(Spatial reasoning data)
──────────

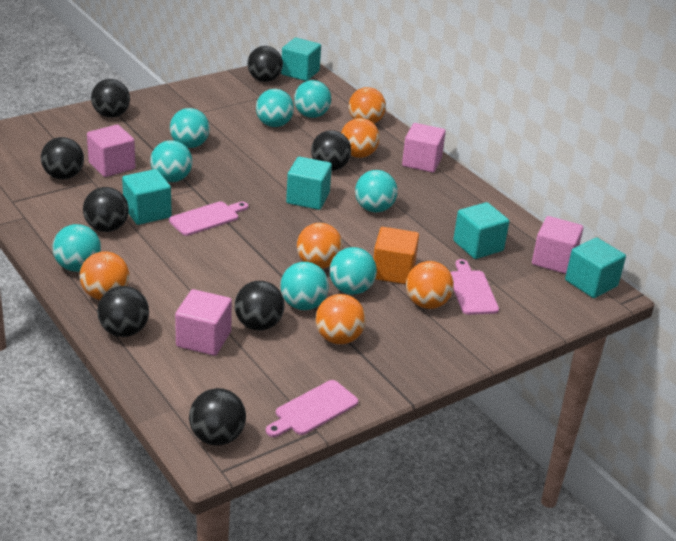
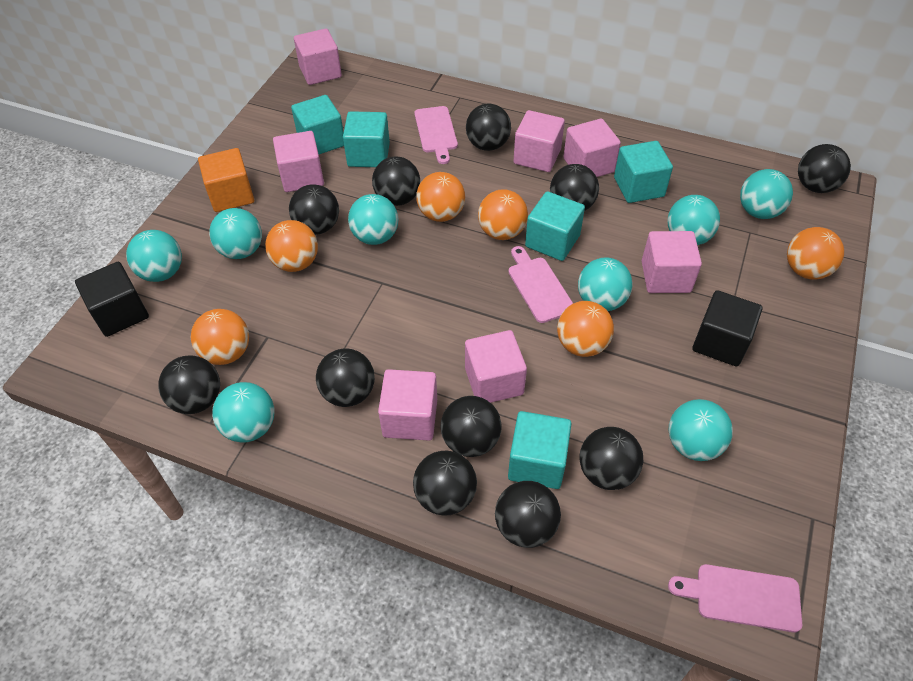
black ball: 8 -> 11
black cube: 0 -> 2
pink cube: 4 -> 7

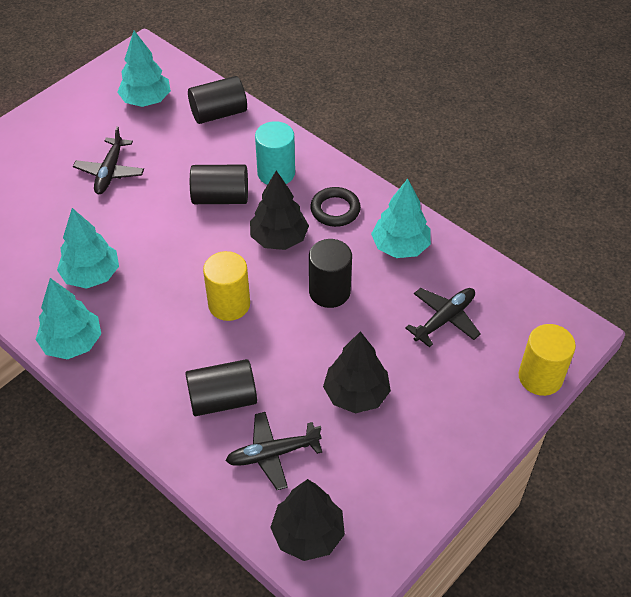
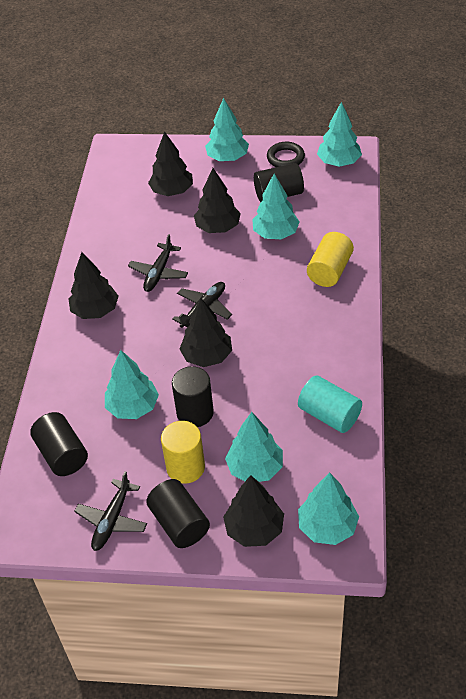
black tree: 3 -> 5
turquoise tree: 4 -> 6

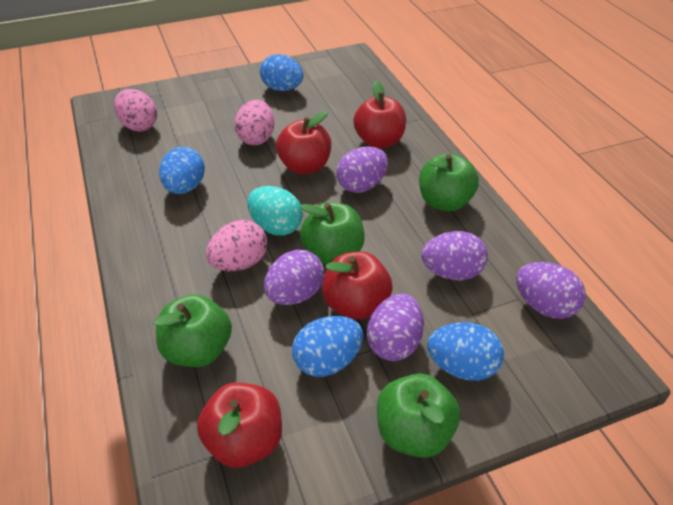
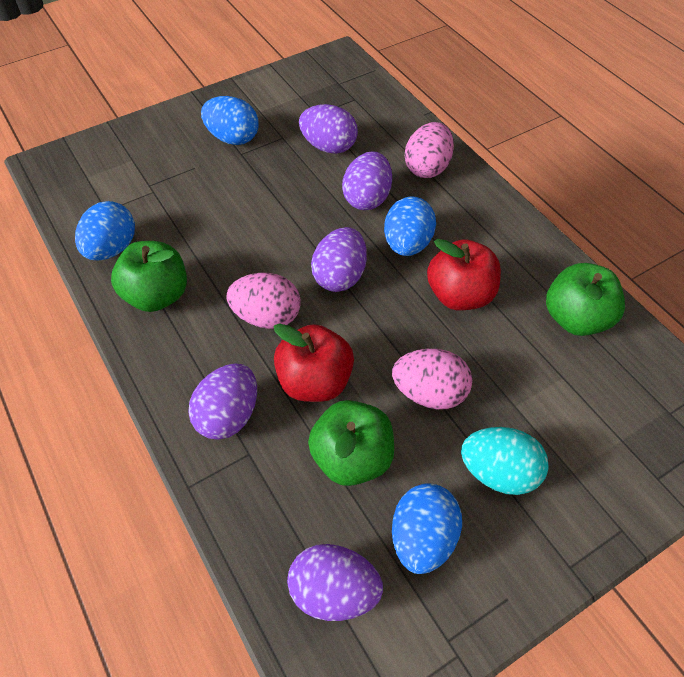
green apple: 4 -> 3
red apple: 4 -> 2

──────────

* Work to complete *
Examine the records and pull out every line where the string "black" occurs.

* Solved exercise *
black ball: 8 -> 11
black cube: 0 -> 2
black tree: 3 -> 5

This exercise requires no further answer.